- [Brief] Pictures stay out of the copy; set down each line of the listing below exactly.

- [Source material]
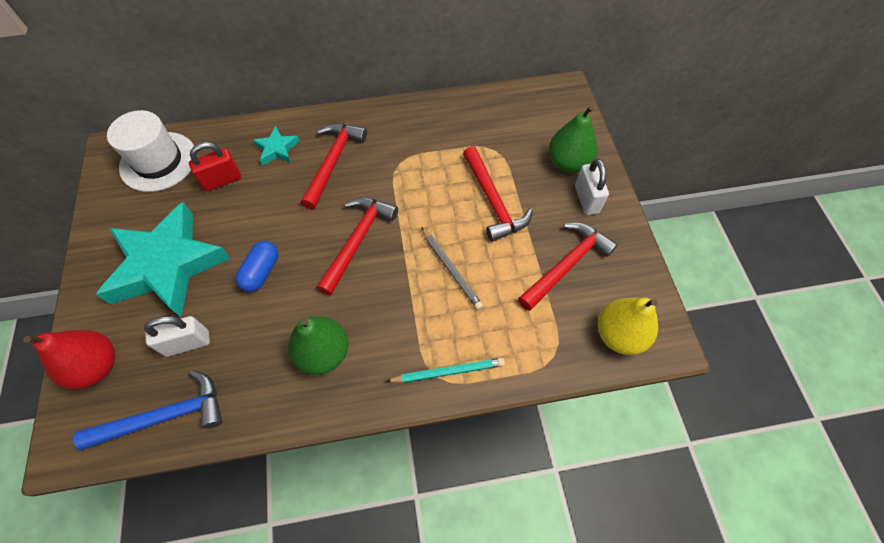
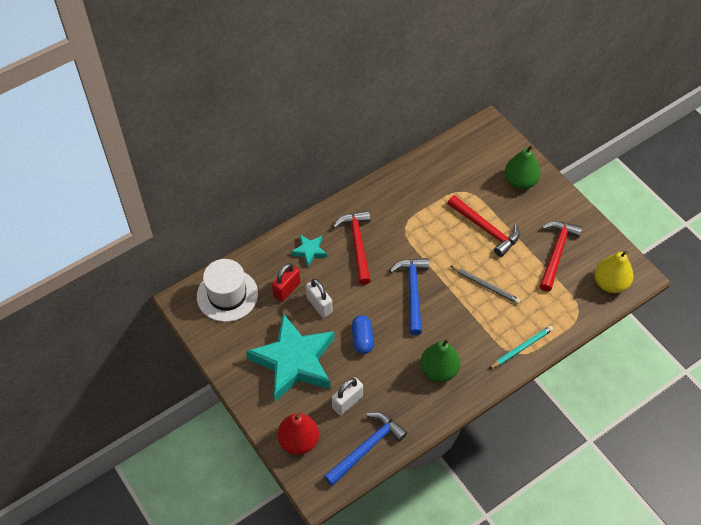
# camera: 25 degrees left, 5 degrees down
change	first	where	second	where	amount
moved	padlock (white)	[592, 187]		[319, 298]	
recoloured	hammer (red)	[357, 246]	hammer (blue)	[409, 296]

- [Solution for this task]
# camera: 25 degrees left, 5 degrees down
change	first	where	second	where	amount
moved	padlock (white)	[592, 187]		[319, 298]	
recoloured	hammer (red)	[357, 246]	hammer (blue)	[409, 296]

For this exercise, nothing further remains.